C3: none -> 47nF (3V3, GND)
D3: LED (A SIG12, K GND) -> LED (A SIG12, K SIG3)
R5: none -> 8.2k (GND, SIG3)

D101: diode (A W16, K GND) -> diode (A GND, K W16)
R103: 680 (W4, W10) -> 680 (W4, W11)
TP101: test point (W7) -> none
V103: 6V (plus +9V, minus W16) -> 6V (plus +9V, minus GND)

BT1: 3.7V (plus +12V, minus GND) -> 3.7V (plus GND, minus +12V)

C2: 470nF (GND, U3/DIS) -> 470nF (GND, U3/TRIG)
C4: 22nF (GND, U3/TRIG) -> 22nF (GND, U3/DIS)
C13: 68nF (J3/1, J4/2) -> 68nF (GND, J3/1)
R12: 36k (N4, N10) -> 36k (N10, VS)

##############################

* Problem details
One exact transcript of the whole listing is the expected answer.

* Written response
C3: none -> 47nF (3V3, GND)
D3: LED (A SIG12, K GND) -> LED (A SIG12, K SIG3)
R5: none -> 8.2k (GND, SIG3)

D101: diode (A W16, K GND) -> diode (A GND, K W16)
R103: 680 (W4, W10) -> 680 (W4, W11)
TP101: test point (W7) -> none
V103: 6V (plus +9V, minus W16) -> 6V (plus +9V, minus GND)

BT1: 3.7V (plus +12V, minus GND) -> 3.7V (plus GND, minus +12V)

C2: 470nF (GND, U3/DIS) -> 470nF (GND, U3/TRIG)
C4: 22nF (GND, U3/TRIG) -> 22nF (GND, U3/DIS)
C13: 68nF (J3/1, J4/2) -> 68nF (GND, J3/1)
R12: 36k (N4, N10) -> 36k (N10, VS)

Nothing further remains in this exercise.